→ **Work request**
Would you transcribe the lines running from the one that holds "L1: 1.5mH (GND, VO) -> none" to the last line of the records? Leave every picture out.

[Revision comparison data]
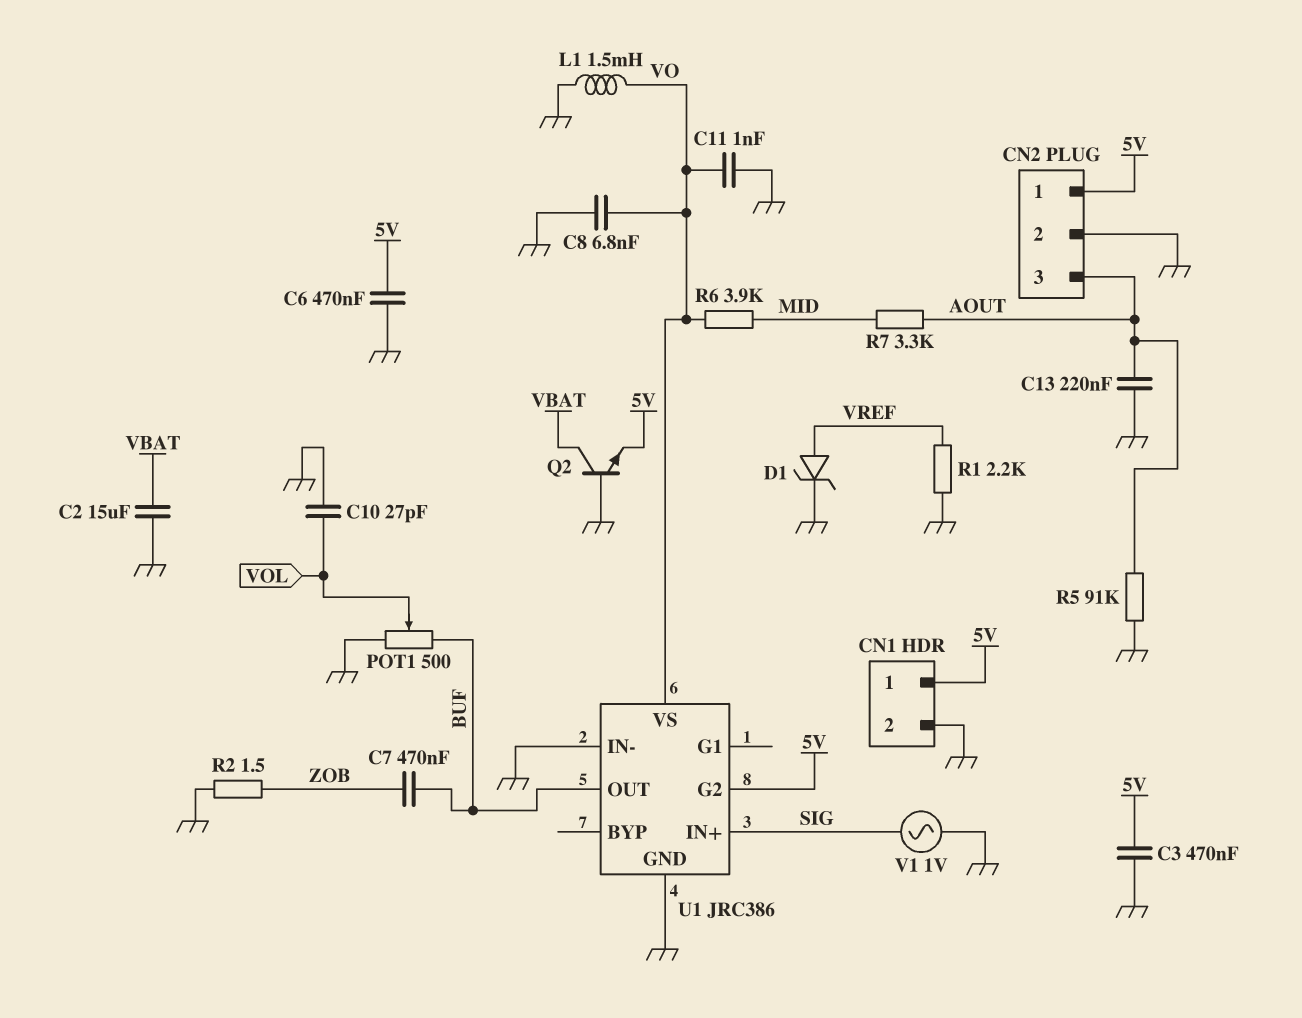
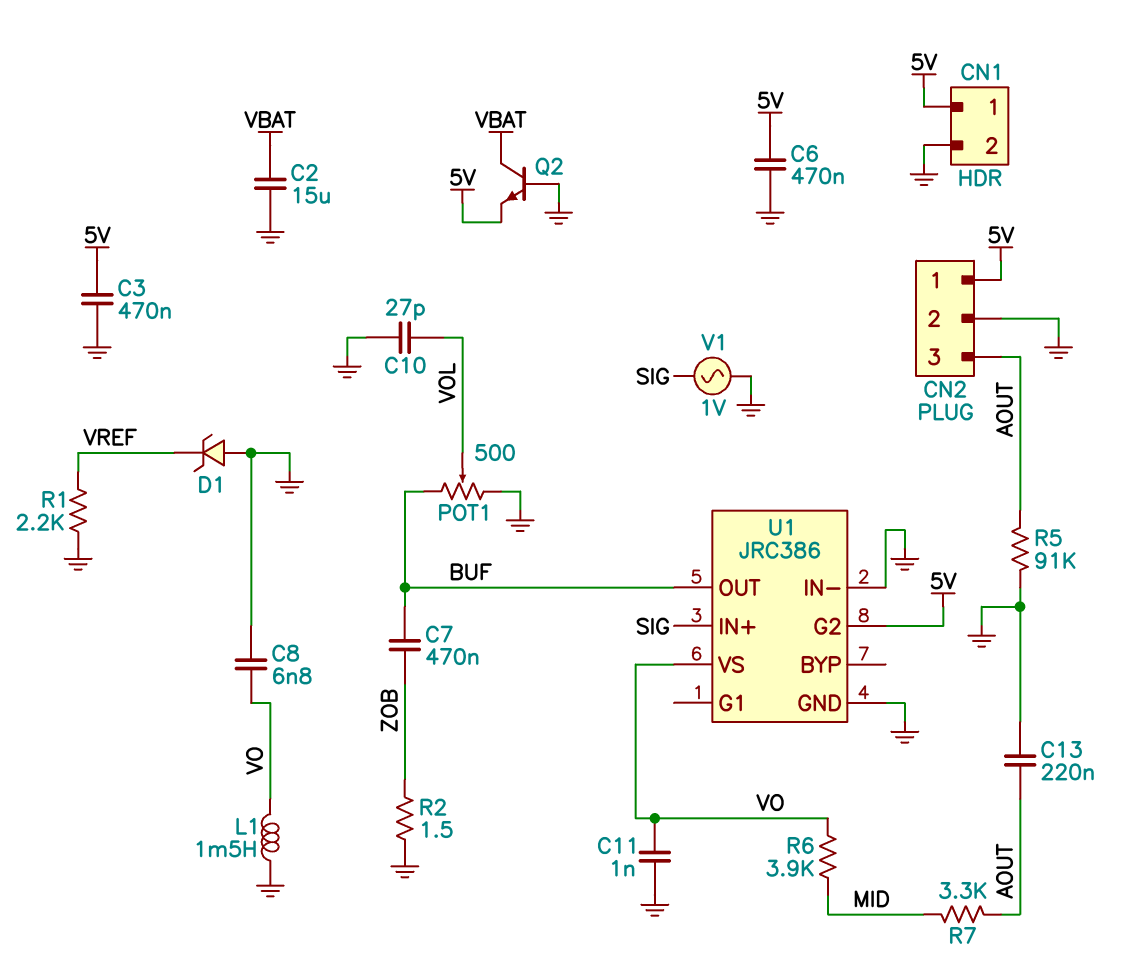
D1: zener (A VREF, K GND) -> zener (A GND, K VREF)

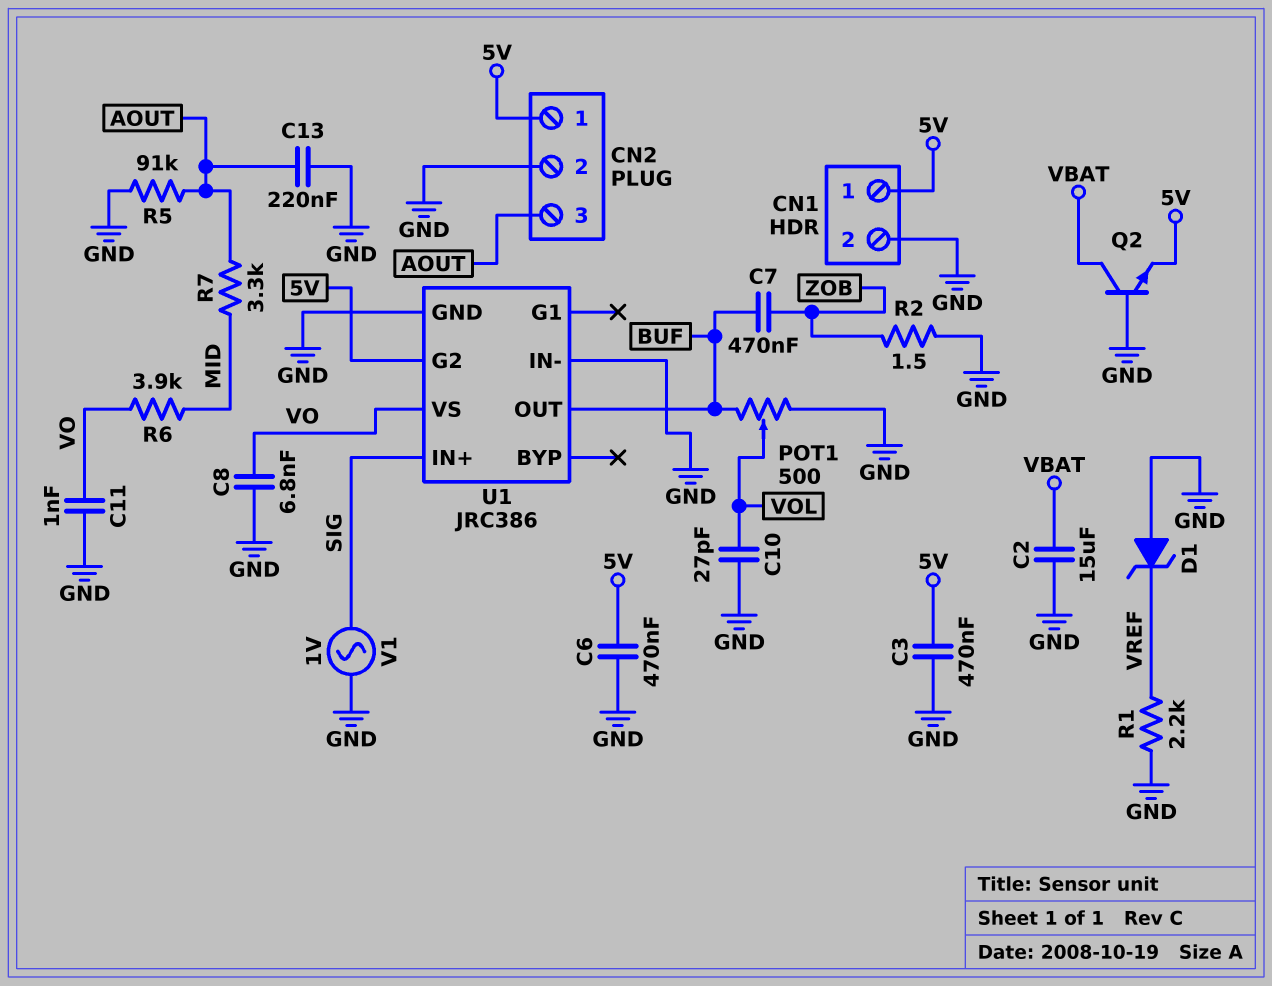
L1: 1.5mH (GND, VO) -> none

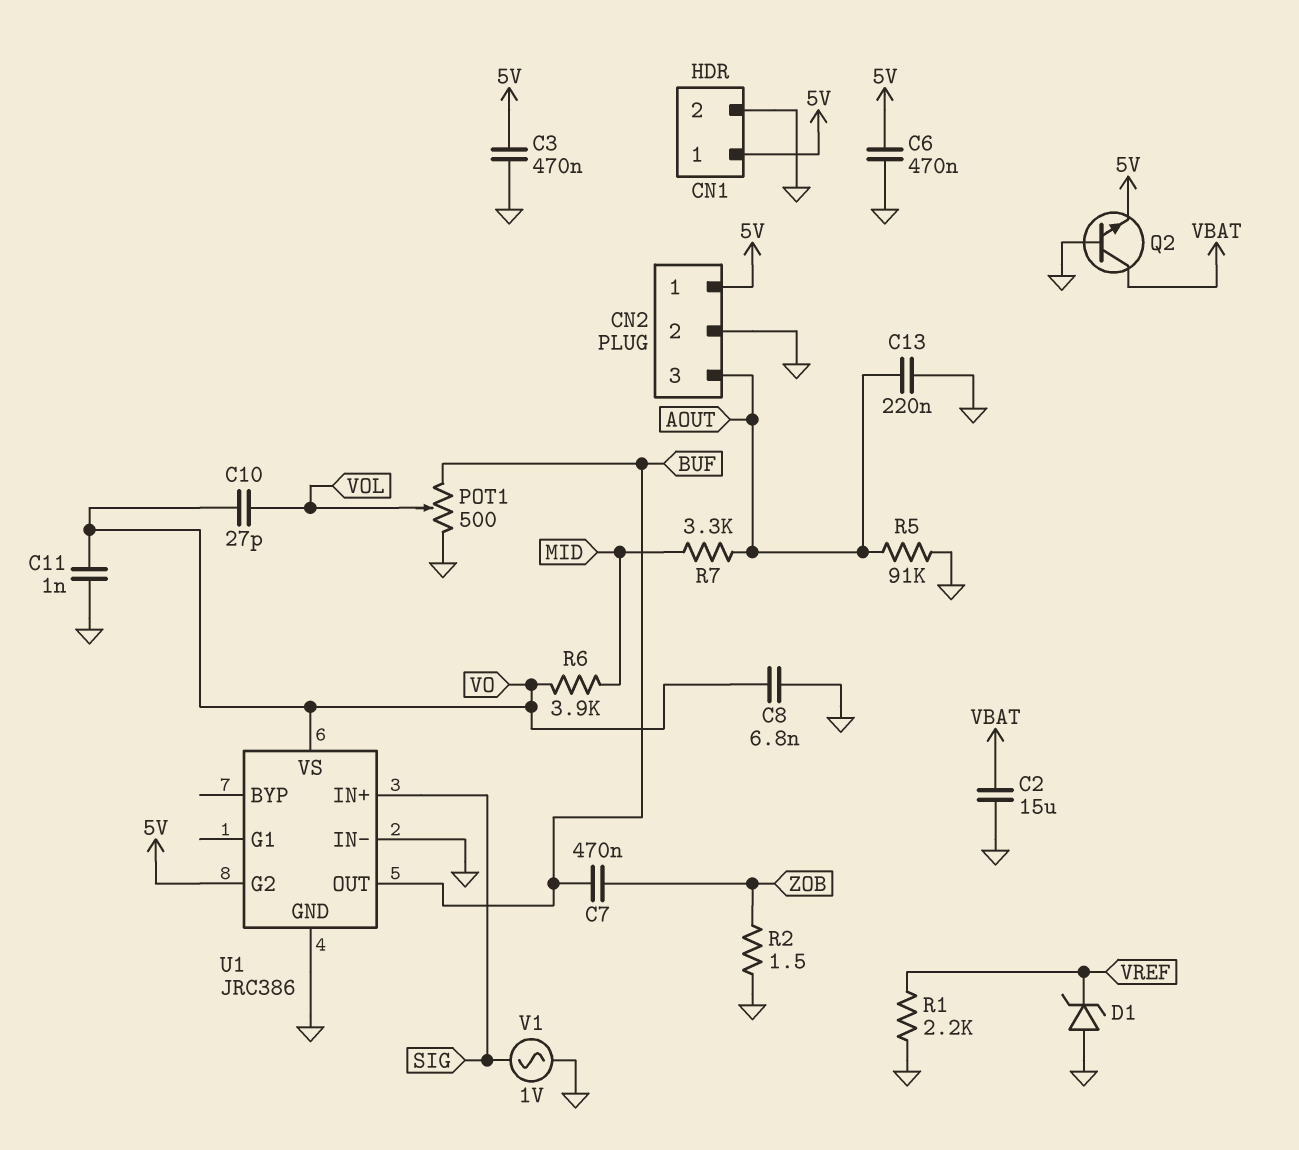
C10: 27pF (GND, VOL) -> 27pF (VO, VOL)

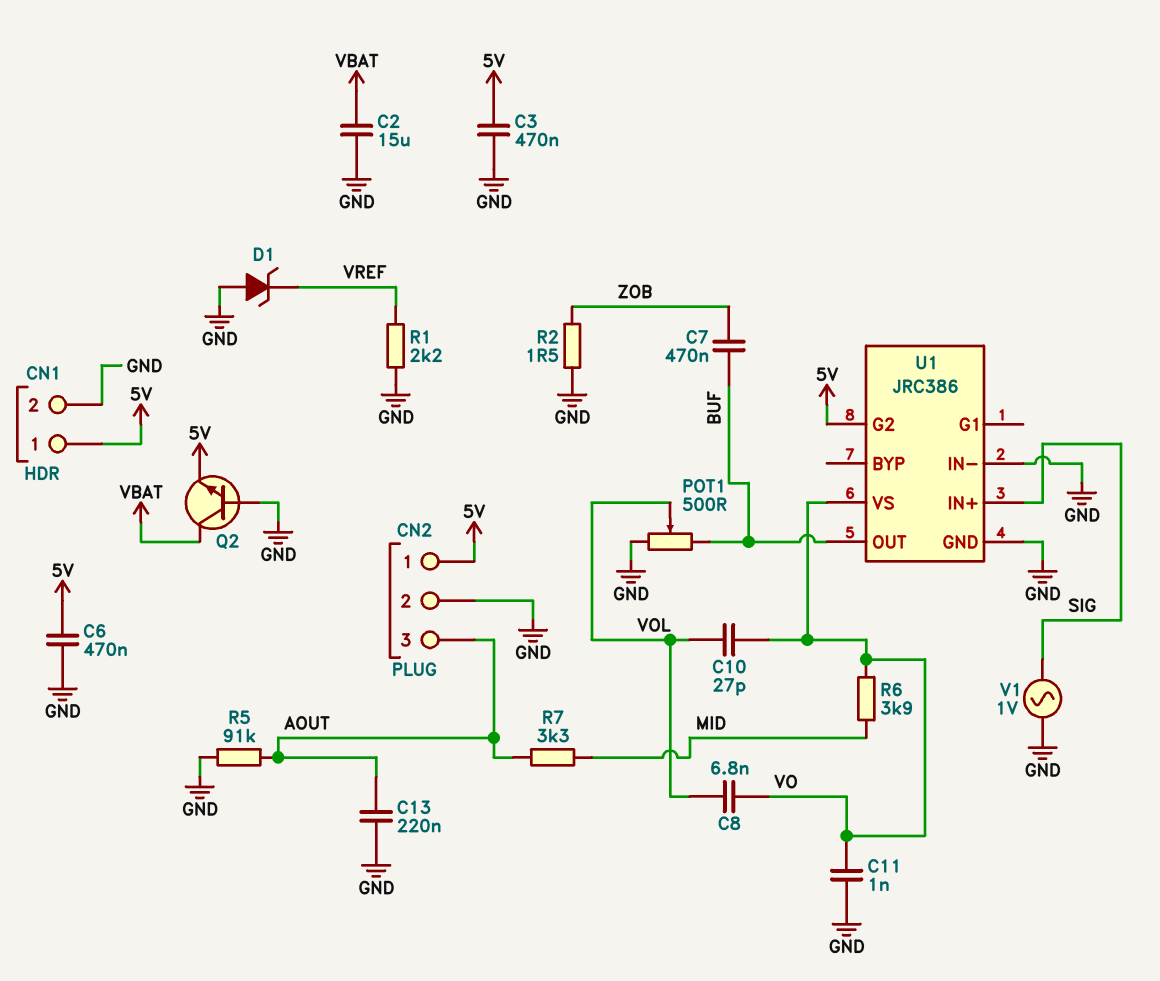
C8: 6.8nF (GND, VO) -> 6.8nF (VO, VOL)

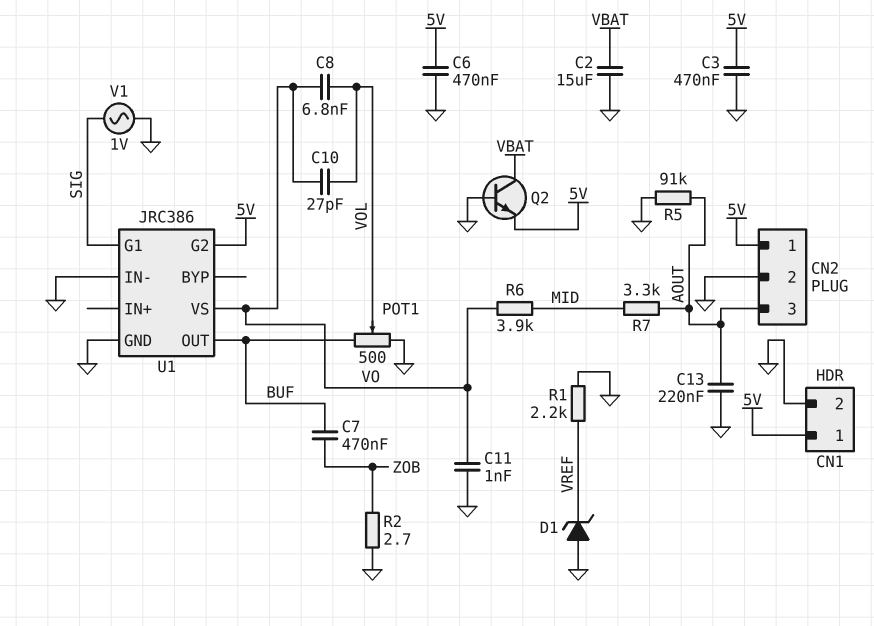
R2: 1.5 (GND, ZOB) -> 2.7 (GND, ZOB)
U1 pin G1: none -> SIG
U1 pin IN+: SIG -> none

→ **Answer space**
L1: 1.5mH (GND, VO) -> none

C10: 27pF (GND, VOL) -> 27pF (VO, VOL)

C8: 6.8nF (GND, VO) -> 6.8nF (VO, VOL)

R2: 1.5 (GND, ZOB) -> 2.7 (GND, ZOB)
U1 pin G1: none -> SIG
U1 pin IN+: SIG -> none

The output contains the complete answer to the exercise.